■ WHAT THE EXERCISE ASKS:
Your task is to copy the listing exactly. Drop any pictures from the copy.

■ DATA TO USE:
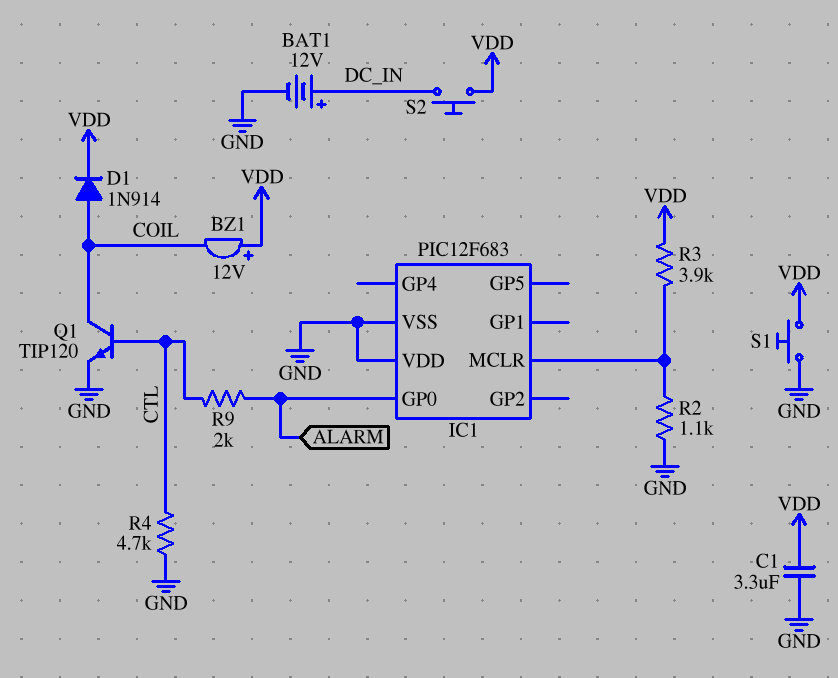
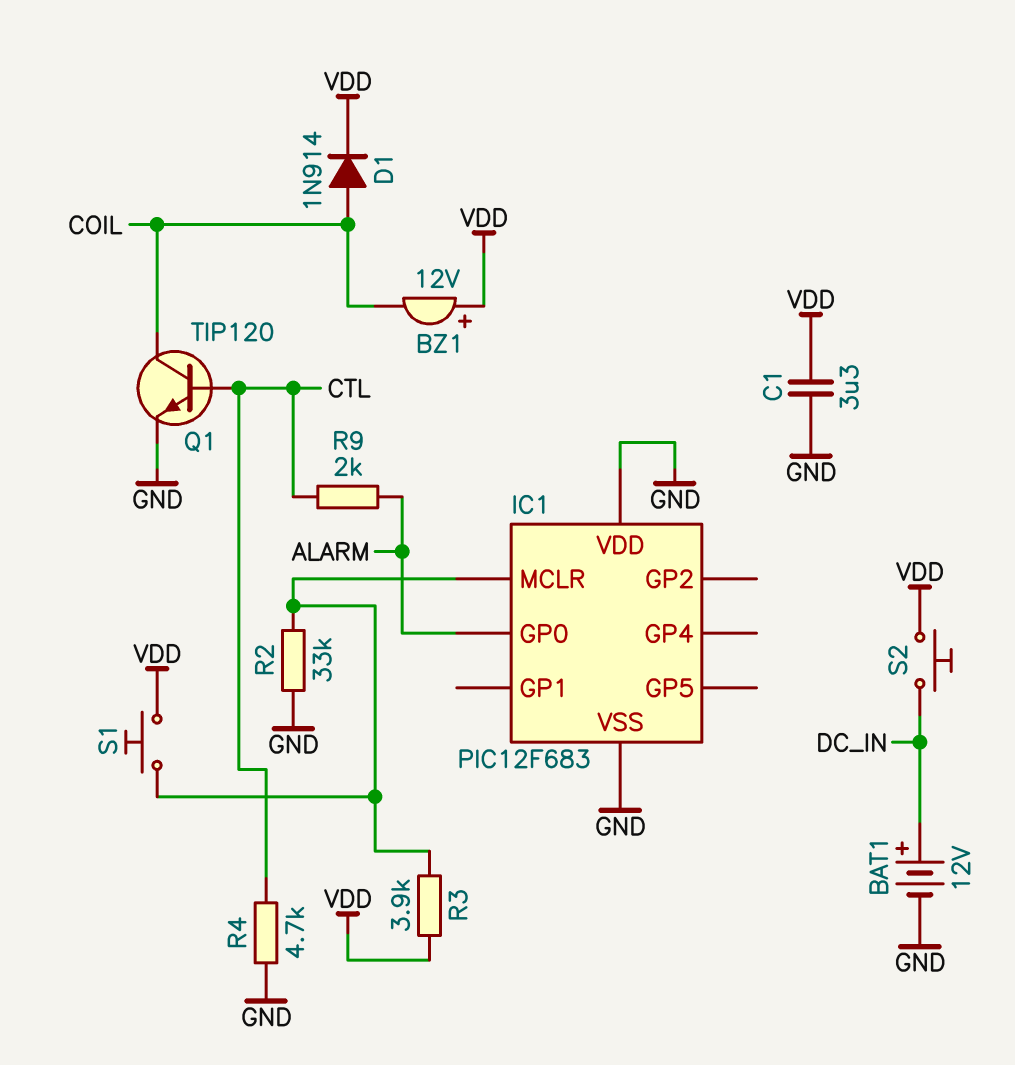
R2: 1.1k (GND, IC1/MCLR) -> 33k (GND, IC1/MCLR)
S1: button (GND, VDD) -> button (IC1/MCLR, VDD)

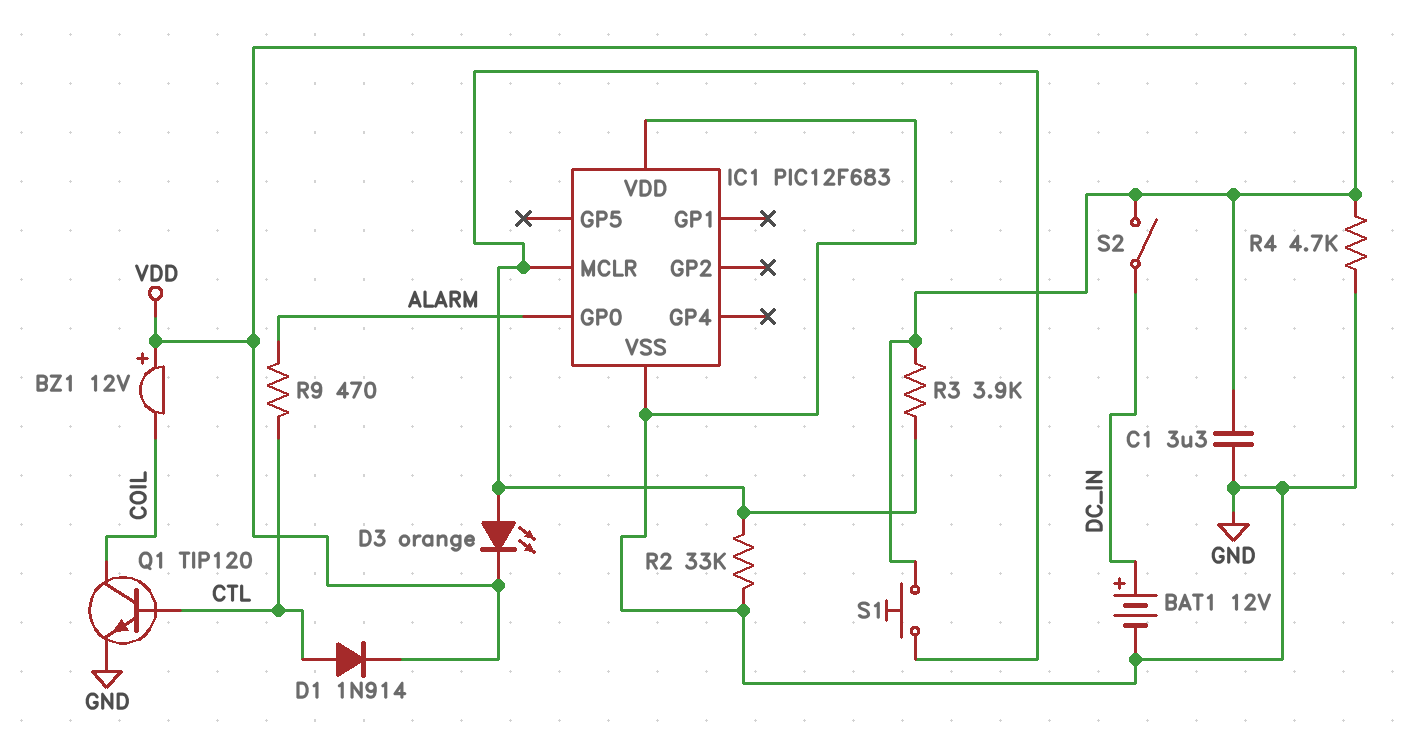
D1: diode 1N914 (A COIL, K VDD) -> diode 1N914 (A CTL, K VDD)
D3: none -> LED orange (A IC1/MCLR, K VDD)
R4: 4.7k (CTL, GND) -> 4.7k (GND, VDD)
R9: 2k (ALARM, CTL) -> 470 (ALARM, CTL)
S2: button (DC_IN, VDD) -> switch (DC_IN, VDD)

■ OUTPUT BELOW:
R2: 1.1k (GND, IC1/MCLR) -> 33k (GND, IC1/MCLR)
S1: button (GND, VDD) -> button (IC1/MCLR, VDD)

D1: diode 1N914 (A COIL, K VDD) -> diode 1N914 (A CTL, K VDD)
D3: none -> LED orange (A IC1/MCLR, K VDD)
R4: 4.7k (CTL, GND) -> 4.7k (GND, VDD)
R9: 2k (ALARM, CTL) -> 470 (ALARM, CTL)
S2: button (DC_IN, VDD) -> switch (DC_IN, VDD)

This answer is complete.